> TASK STATEMENT:
The lines to copy run from the one containing "orange toothbrush [222,313,314,358] -> none" to the end of the records below; repeat them exactly and include nothing else.

> DATA PROVIDED:

━━━━━━━━━━━━━━━━━━━━━━━━━━━━━━

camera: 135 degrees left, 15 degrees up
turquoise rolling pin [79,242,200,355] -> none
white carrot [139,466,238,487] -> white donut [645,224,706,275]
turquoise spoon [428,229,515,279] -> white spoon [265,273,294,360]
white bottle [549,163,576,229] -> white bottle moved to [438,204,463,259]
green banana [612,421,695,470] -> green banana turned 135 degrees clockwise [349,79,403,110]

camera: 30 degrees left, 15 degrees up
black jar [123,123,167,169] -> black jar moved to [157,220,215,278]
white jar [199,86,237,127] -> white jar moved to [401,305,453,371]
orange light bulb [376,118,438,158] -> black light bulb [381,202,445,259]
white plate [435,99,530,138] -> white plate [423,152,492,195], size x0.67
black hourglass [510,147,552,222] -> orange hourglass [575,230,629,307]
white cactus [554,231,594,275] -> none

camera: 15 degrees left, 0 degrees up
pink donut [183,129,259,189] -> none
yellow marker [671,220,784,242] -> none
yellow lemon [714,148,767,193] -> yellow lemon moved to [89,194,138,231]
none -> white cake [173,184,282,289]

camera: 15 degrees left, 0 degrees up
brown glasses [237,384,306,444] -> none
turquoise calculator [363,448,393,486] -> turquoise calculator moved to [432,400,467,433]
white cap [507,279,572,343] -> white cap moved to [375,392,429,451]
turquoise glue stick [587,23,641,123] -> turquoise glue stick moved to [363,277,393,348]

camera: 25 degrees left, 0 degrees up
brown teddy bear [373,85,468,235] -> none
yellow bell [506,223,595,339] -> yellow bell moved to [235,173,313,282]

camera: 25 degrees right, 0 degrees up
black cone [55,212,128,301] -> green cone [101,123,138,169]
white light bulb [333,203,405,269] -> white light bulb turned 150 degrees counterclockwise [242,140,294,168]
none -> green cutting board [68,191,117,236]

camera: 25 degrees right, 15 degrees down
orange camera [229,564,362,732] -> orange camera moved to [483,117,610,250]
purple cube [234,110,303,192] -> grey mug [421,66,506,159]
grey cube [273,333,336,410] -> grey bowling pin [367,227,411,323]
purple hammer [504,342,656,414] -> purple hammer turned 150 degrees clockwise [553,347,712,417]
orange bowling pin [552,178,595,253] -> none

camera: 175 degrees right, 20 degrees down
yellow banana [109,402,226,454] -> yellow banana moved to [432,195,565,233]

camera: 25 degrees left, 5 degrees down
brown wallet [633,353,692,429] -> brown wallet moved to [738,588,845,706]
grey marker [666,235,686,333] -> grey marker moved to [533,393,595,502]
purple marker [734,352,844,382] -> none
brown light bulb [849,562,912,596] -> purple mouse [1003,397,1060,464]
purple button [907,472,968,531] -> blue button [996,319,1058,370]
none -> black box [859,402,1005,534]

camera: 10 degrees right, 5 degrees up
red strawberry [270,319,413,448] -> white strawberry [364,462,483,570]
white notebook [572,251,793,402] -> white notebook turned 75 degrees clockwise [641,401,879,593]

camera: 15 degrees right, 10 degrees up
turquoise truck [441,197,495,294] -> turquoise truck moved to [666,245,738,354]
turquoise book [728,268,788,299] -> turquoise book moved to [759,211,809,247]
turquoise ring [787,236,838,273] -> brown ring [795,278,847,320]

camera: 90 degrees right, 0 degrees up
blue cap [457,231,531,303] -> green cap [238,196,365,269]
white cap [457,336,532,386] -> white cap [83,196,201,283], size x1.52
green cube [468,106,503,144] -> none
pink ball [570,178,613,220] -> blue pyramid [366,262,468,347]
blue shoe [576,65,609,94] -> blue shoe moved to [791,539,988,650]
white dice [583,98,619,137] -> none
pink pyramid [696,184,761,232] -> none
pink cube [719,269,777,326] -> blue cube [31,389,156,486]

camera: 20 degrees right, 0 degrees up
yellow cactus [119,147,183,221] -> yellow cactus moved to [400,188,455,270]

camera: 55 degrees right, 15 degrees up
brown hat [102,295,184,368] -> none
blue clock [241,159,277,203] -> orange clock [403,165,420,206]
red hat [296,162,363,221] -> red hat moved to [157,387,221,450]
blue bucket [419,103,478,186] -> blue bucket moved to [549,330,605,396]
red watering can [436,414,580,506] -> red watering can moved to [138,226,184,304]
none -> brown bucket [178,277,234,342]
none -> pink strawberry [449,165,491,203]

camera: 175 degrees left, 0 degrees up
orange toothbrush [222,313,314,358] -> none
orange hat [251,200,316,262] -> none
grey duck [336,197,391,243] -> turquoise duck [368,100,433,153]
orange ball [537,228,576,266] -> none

━━━━━━━━━━━━━━━━━━━━━━━━━━━━━━

> ANSWER TO THE EXERCISE:
orange toothbrush [222,313,314,358] -> none
orange hat [251,200,316,262] -> none
grey duck [336,197,391,243] -> turquoise duck [368,100,433,153]
orange ball [537,228,576,266] -> none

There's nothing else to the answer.